→ PROBLEM REQUIREMENTS
Each record should be set down again so that it matches the original exactly.

→ DATA
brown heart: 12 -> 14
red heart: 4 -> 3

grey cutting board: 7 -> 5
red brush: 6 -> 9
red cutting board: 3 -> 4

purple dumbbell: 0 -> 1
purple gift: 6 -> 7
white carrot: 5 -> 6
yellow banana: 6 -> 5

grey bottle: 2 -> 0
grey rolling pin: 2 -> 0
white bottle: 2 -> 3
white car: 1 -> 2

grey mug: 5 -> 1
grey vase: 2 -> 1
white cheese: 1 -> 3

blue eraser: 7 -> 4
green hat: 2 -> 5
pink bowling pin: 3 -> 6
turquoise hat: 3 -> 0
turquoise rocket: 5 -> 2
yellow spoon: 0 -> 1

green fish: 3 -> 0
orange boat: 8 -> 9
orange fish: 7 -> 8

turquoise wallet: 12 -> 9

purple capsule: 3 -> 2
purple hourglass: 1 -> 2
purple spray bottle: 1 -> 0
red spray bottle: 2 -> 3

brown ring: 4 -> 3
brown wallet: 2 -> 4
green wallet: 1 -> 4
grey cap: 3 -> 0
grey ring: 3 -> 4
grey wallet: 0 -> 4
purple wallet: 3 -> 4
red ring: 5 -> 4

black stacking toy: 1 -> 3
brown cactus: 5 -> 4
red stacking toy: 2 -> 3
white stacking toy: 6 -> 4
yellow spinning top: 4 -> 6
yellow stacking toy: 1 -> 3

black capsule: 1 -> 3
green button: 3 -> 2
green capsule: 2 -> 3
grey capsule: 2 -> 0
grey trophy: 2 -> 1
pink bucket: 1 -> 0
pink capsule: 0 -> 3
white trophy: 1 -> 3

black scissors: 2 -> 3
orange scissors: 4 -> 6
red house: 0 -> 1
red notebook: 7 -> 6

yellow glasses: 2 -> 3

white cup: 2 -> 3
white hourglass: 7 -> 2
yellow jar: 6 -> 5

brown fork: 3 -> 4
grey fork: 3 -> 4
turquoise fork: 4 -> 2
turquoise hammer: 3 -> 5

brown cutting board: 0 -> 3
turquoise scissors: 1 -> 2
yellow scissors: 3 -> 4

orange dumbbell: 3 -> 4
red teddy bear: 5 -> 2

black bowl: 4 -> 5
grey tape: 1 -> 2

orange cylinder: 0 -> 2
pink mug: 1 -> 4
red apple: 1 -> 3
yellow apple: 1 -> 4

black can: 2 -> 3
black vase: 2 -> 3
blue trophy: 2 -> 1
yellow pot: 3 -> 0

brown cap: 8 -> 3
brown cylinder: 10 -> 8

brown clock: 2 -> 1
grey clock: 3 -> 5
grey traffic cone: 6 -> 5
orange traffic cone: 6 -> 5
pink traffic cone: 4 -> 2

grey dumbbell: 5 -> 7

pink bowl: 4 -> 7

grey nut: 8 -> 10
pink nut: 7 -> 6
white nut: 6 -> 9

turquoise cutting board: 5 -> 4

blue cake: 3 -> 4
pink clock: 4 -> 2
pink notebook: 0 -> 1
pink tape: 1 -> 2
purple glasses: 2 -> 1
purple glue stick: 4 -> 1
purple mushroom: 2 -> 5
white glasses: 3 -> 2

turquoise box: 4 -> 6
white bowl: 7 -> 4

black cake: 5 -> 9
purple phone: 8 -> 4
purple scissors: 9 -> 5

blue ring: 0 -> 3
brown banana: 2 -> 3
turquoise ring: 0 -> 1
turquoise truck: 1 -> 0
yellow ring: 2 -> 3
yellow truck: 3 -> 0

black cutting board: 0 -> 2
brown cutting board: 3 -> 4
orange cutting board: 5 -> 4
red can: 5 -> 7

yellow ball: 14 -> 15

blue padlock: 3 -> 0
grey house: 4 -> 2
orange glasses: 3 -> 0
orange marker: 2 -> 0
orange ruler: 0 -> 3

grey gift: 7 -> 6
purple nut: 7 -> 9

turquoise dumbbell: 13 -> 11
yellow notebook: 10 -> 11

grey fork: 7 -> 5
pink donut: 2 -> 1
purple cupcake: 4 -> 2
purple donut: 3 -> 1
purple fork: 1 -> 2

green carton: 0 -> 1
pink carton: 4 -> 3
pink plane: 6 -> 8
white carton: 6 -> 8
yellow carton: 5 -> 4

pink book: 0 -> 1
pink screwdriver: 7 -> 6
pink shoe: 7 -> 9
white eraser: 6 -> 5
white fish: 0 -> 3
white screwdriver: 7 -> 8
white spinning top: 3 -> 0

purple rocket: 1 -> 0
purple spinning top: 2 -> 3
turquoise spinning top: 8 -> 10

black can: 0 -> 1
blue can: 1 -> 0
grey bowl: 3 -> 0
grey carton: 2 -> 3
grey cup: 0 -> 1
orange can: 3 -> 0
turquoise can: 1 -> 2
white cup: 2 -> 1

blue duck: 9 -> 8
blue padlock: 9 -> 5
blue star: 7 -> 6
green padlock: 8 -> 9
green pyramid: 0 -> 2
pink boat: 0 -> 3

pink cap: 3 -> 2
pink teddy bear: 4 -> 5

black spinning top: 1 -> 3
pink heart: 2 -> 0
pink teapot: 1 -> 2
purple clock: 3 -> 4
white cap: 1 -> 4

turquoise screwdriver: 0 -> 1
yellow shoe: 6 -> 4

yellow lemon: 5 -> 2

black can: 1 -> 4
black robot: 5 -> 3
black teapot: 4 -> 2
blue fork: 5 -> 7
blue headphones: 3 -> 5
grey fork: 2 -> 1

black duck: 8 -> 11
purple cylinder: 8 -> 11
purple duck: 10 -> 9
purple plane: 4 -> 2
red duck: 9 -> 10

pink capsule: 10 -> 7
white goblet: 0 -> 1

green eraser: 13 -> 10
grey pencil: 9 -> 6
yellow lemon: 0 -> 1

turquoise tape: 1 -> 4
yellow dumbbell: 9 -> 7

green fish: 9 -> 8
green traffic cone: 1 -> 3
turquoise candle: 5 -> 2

→ SOLUTION
brown heart: 12 -> 14
red heart: 4 -> 3

grey cutting board: 7 -> 5
red brush: 6 -> 9
red cutting board: 3 -> 4

purple dumbbell: 0 -> 1
purple gift: 6 -> 7
white carrot: 5 -> 6
yellow banana: 6 -> 5

grey bottle: 2 -> 0
grey rolling pin: 2 -> 0
white bottle: 2 -> 3
white car: 1 -> 2

grey mug: 5 -> 1
grey vase: 2 -> 1
white cheese: 1 -> 3

blue eraser: 7 -> 4
green hat: 2 -> 5
pink bowling pin: 3 -> 6
turquoise hat: 3 -> 0
turquoise rocket: 5 -> 2
yellow spoon: 0 -> 1

green fish: 3 -> 0
orange boat: 8 -> 9
orange fish: 7 -> 8

turquoise wallet: 12 -> 9

purple capsule: 3 -> 2
purple hourglass: 1 -> 2
purple spray bottle: 1 -> 0
red spray bottle: 2 -> 3

brown ring: 4 -> 3
brown wallet: 2 -> 4
green wallet: 1 -> 4
grey cap: 3 -> 0
grey ring: 3 -> 4
grey wallet: 0 -> 4
purple wallet: 3 -> 4
red ring: 5 -> 4

black stacking toy: 1 -> 3
brown cactus: 5 -> 4
red stacking toy: 2 -> 3
white stacking toy: 6 -> 4
yellow spinning top: 4 -> 6
yellow stacking toy: 1 -> 3

black capsule: 1 -> 3
green button: 3 -> 2
green capsule: 2 -> 3
grey capsule: 2 -> 0
grey trophy: 2 -> 1
pink bucket: 1 -> 0
pink capsule: 0 -> 3
white trophy: 1 -> 3

black scissors: 2 -> 3
orange scissors: 4 -> 6
red house: 0 -> 1
red notebook: 7 -> 6

yellow glasses: 2 -> 3

white cup: 2 -> 3
white hourglass: 7 -> 2
yellow jar: 6 -> 5

brown fork: 3 -> 4
grey fork: 3 -> 4
turquoise fork: 4 -> 2
turquoise hammer: 3 -> 5

brown cutting board: 0 -> 3
turquoise scissors: 1 -> 2
yellow scissors: 3 -> 4

orange dumbbell: 3 -> 4
red teddy bear: 5 -> 2

black bowl: 4 -> 5
grey tape: 1 -> 2

orange cylinder: 0 -> 2
pink mug: 1 -> 4
red apple: 1 -> 3
yellow apple: 1 -> 4

black can: 2 -> 3
black vase: 2 -> 3
blue trophy: 2 -> 1
yellow pot: 3 -> 0

brown cap: 8 -> 3
brown cylinder: 10 -> 8

brown clock: 2 -> 1
grey clock: 3 -> 5
grey traffic cone: 6 -> 5
orange traffic cone: 6 -> 5
pink traffic cone: 4 -> 2

grey dumbbell: 5 -> 7

pink bowl: 4 -> 7

grey nut: 8 -> 10
pink nut: 7 -> 6
white nut: 6 -> 9

turquoise cutting board: 5 -> 4

blue cake: 3 -> 4
pink clock: 4 -> 2
pink notebook: 0 -> 1
pink tape: 1 -> 2
purple glasses: 2 -> 1
purple glue stick: 4 -> 1
purple mushroom: 2 -> 5
white glasses: 3 -> 2

turquoise box: 4 -> 6
white bowl: 7 -> 4

black cake: 5 -> 9
purple phone: 8 -> 4
purple scissors: 9 -> 5

blue ring: 0 -> 3
brown banana: 2 -> 3
turquoise ring: 0 -> 1
turquoise truck: 1 -> 0
yellow ring: 2 -> 3
yellow truck: 3 -> 0

black cutting board: 0 -> 2
brown cutting board: 3 -> 4
orange cutting board: 5 -> 4
red can: 5 -> 7

yellow ball: 14 -> 15

blue padlock: 3 -> 0
grey house: 4 -> 2
orange glasses: 3 -> 0
orange marker: 2 -> 0
orange ruler: 0 -> 3

grey gift: 7 -> 6
purple nut: 7 -> 9

turquoise dumbbell: 13 -> 11
yellow notebook: 10 -> 11

grey fork: 7 -> 5
pink donut: 2 -> 1
purple cupcake: 4 -> 2
purple donut: 3 -> 1
purple fork: 1 -> 2

green carton: 0 -> 1
pink carton: 4 -> 3
pink plane: 6 -> 8
white carton: 6 -> 8
yellow carton: 5 -> 4

pink book: 0 -> 1
pink screwdriver: 7 -> 6
pink shoe: 7 -> 9
white eraser: 6 -> 5
white fish: 0 -> 3
white screwdriver: 7 -> 8
white spinning top: 3 -> 0

purple rocket: 1 -> 0
purple spinning top: 2 -> 3
turquoise spinning top: 8 -> 10

black can: 0 -> 1
blue can: 1 -> 0
grey bowl: 3 -> 0
grey carton: 2 -> 3
grey cup: 0 -> 1
orange can: 3 -> 0
turquoise can: 1 -> 2
white cup: 2 -> 1

blue duck: 9 -> 8
blue padlock: 9 -> 5
blue star: 7 -> 6
green padlock: 8 -> 9
green pyramid: 0 -> 2
pink boat: 0 -> 3

pink cap: 3 -> 2
pink teddy bear: 4 -> 5

black spinning top: 1 -> 3
pink heart: 2 -> 0
pink teapot: 1 -> 2
purple clock: 3 -> 4
white cap: 1 -> 4

turquoise screwdriver: 0 -> 1
yellow shoe: 6 -> 4

yellow lemon: 5 -> 2

black can: 1 -> 4
black robot: 5 -> 3
black teapot: 4 -> 2
blue fork: 5 -> 7
blue headphones: 3 -> 5
grey fork: 2 -> 1

black duck: 8 -> 11
purple cylinder: 8 -> 11
purple duck: 10 -> 9
purple plane: 4 -> 2
red duck: 9 -> 10

pink capsule: 10 -> 7
white goblet: 0 -> 1

green eraser: 13 -> 10
grey pencil: 9 -> 6
yellow lemon: 0 -> 1

turquoise tape: 1 -> 4
yellow dumbbell: 9 -> 7

green fish: 9 -> 8
green traffic cone: 1 -> 3
turquoise candle: 5 -> 2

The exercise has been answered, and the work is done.